# Instructions for the task
Make a word-for-word copy of the entries below from their first line through the line with "yellow cutting board: 4 -> 3", and add nothing.
======== Supplied data ========
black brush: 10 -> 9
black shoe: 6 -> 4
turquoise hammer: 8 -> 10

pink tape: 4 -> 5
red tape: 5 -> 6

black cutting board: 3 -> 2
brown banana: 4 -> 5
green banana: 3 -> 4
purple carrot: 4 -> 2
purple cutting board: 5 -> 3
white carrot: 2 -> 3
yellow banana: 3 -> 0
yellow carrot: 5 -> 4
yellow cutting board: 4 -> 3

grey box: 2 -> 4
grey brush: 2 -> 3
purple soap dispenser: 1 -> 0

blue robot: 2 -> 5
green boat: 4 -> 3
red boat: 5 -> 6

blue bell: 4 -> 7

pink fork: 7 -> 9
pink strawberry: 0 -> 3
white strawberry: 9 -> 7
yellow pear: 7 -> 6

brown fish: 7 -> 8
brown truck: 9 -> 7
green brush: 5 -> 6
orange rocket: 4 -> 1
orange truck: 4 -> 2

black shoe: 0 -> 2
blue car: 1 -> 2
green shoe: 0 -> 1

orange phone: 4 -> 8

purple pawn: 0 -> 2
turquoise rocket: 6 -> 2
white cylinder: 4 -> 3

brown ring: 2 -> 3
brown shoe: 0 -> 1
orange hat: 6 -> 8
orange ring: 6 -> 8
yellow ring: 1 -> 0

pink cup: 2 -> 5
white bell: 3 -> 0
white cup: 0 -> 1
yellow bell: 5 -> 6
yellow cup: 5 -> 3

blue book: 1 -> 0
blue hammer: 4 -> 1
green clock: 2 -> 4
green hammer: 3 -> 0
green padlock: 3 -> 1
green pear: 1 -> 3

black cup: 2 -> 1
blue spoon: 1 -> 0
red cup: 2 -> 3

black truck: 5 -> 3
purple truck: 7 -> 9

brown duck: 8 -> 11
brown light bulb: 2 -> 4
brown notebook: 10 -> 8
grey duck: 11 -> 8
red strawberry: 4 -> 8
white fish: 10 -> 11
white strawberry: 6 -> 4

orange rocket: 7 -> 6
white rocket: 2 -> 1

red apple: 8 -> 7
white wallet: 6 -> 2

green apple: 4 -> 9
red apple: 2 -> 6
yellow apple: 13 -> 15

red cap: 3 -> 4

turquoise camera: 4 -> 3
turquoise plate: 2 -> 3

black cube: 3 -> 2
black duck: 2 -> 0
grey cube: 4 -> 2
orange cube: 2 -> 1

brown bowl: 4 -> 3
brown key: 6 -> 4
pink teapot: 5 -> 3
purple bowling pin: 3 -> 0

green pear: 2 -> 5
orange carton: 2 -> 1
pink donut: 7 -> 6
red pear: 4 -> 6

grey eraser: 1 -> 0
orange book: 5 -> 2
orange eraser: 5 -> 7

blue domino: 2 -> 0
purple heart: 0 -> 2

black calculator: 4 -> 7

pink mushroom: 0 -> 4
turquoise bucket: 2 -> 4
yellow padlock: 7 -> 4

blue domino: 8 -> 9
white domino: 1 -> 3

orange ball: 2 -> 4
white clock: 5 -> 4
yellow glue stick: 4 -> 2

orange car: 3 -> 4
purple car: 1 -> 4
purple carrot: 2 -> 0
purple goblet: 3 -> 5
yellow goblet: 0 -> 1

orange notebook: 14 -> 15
========
# Task response
black brush: 10 -> 9
black shoe: 6 -> 4
turquoise hammer: 8 -> 10

pink tape: 4 -> 5
red tape: 5 -> 6

black cutting board: 3 -> 2
brown banana: 4 -> 5
green banana: 3 -> 4
purple carrot: 4 -> 2
purple cutting board: 5 -> 3
white carrot: 2 -> 3
yellow banana: 3 -> 0
yellow carrot: 5 -> 4
yellow cutting board: 4 -> 3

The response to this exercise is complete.